WORK TO BE COMPLETED:
Reproduce, exactly, the lines of the material below from the line containing "camera: 85 degrees left, 15 degrees up" through the line containing "(651, 529) = (728, 212): red", with both end lines included and nothing else.

DATA TO EXAMINE:
* * * *
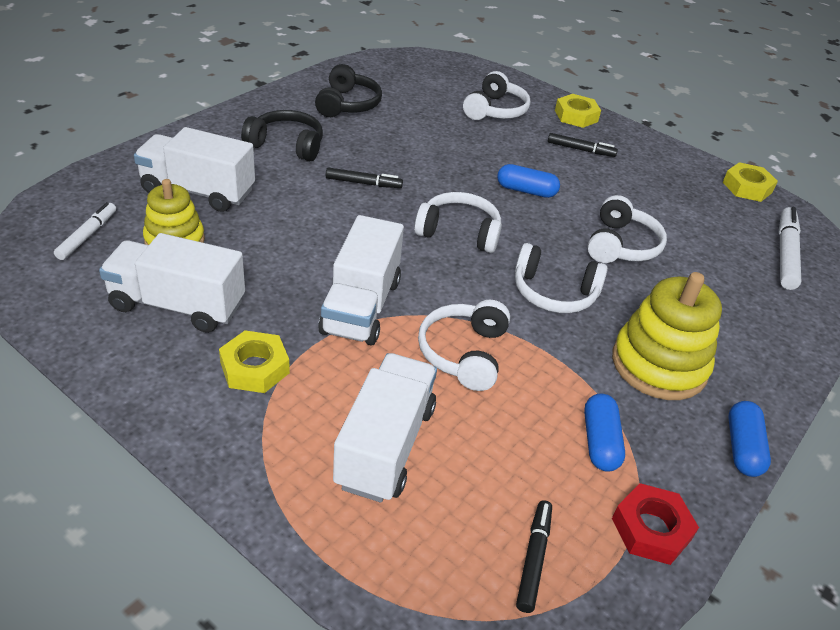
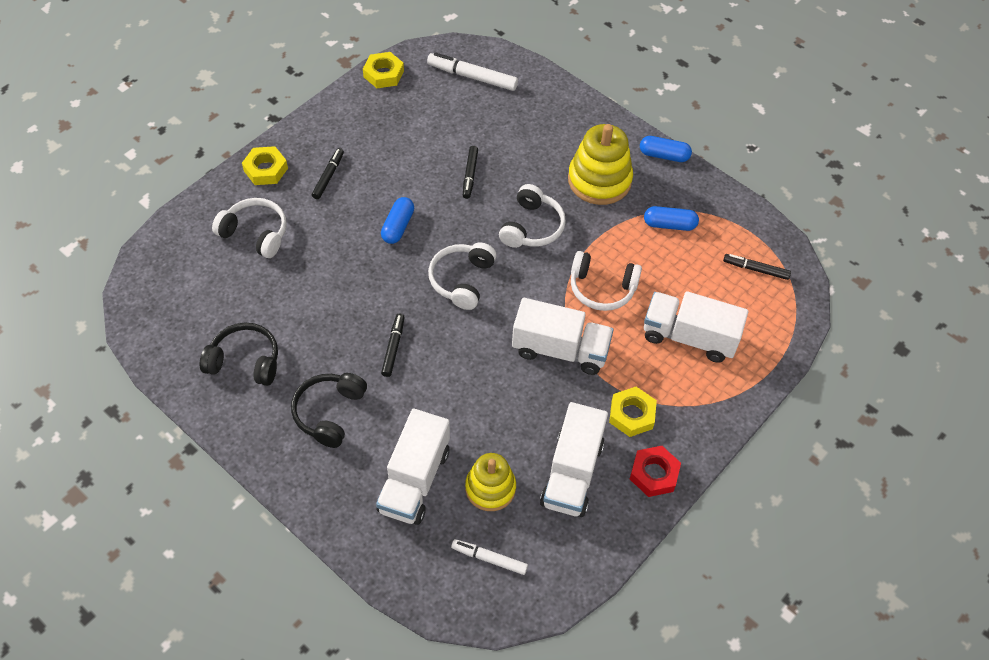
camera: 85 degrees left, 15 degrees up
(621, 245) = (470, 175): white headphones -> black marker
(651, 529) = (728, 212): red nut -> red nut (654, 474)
* * * *
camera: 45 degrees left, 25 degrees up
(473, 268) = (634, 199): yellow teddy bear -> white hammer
* * * *
ANSWER BOX:
camera: 85 degrees left, 15 degrees up
(621, 245) = (470, 175): white headphones -> black marker
(651, 529) = (728, 212): red nut -> red nut (654, 474)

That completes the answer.